[Supplied records — start]

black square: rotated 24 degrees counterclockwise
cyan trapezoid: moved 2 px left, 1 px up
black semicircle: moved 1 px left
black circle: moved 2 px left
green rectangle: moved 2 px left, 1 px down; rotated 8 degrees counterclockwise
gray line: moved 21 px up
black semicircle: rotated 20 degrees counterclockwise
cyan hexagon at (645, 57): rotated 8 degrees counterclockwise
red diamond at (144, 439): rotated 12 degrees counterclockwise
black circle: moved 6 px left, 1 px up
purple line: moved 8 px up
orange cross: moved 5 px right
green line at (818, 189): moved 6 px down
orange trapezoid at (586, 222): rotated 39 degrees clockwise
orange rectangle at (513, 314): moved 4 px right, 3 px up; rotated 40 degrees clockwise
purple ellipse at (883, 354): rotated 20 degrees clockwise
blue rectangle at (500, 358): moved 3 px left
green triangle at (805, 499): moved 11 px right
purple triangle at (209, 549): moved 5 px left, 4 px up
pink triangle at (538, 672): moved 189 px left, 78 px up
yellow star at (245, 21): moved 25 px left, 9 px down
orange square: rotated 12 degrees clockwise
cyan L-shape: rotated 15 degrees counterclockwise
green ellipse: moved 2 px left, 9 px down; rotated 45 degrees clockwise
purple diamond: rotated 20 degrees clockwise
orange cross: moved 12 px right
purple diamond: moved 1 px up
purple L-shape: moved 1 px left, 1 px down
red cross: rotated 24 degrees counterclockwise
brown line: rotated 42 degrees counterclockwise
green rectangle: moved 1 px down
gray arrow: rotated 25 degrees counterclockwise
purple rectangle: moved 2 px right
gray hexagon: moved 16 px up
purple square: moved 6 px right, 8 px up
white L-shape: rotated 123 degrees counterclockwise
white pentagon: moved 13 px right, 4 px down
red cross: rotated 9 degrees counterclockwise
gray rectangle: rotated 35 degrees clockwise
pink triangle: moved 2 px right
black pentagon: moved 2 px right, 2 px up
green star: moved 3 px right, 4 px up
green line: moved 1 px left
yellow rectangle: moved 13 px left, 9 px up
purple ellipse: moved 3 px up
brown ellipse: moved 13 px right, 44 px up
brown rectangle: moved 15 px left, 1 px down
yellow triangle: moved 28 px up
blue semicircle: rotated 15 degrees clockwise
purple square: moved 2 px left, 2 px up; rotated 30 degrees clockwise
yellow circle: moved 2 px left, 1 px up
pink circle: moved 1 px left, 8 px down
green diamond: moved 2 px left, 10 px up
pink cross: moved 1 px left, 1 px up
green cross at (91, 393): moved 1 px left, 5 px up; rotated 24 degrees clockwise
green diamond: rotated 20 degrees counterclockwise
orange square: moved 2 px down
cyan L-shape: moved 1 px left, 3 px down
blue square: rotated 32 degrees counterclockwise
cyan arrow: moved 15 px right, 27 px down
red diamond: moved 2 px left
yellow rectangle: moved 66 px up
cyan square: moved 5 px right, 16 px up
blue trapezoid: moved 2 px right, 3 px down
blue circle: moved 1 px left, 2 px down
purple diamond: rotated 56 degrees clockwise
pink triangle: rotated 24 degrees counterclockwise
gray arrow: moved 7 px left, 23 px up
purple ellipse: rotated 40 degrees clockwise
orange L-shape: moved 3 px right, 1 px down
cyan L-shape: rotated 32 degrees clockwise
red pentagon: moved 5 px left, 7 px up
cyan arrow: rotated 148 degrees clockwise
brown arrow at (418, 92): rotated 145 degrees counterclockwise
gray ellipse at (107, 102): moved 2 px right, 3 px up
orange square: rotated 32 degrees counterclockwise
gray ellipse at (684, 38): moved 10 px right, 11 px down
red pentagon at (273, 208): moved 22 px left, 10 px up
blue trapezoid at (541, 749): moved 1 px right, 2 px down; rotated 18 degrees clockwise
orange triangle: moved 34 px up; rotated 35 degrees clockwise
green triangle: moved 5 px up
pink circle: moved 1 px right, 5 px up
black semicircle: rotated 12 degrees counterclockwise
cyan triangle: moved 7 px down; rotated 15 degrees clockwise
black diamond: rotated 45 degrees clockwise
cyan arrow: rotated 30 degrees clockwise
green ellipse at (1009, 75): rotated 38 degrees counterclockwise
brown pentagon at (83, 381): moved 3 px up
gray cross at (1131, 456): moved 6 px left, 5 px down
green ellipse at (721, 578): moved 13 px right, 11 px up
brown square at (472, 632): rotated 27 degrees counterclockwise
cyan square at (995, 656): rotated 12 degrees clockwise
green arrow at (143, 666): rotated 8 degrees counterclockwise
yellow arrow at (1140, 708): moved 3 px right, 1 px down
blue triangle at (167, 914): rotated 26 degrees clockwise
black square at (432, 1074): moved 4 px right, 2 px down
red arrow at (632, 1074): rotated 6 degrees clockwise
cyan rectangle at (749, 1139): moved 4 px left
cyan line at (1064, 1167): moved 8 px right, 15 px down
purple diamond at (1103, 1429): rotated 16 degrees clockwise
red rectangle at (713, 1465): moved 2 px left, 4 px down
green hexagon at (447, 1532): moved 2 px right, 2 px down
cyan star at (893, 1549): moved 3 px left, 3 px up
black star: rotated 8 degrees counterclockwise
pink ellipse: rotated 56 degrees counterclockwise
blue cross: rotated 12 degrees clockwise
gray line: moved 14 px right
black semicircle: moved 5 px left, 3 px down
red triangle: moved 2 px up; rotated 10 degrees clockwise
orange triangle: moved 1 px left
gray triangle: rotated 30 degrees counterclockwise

[Supplied records — finish]

* About this task
Would you retype the lines of the data above, from the one holding "green arrow at" through its final line, exactly and without adding any other line?

* Task result
green arrow at (143, 666): rotated 8 degrees counterclockwise
yellow arrow at (1140, 708): moved 3 px right, 1 px down
blue triangle at (167, 914): rotated 26 degrees clockwise
black square at (432, 1074): moved 4 px right, 2 px down
red arrow at (632, 1074): rotated 6 degrees clockwise
cyan rectangle at (749, 1139): moved 4 px left
cyan line at (1064, 1167): moved 8 px right, 15 px down
purple diamond at (1103, 1429): rotated 16 degrees clockwise
red rectangle at (713, 1465): moved 2 px left, 4 px down
green hexagon at (447, 1532): moved 2 px right, 2 px down
cyan star at (893, 1549): moved 3 px left, 3 px up
black star: rotated 8 degrees counterclockwise
pink ellipse: rotated 56 degrees counterclockwise
blue cross: rotated 12 degrees clockwise
gray line: moved 14 px right
black semicircle: moved 5 px left, 3 px down
red triangle: moved 2 px up; rotated 10 degrees clockwise
orange triangle: moved 1 px left
gray triangle: rotated 30 degrees counterclockwise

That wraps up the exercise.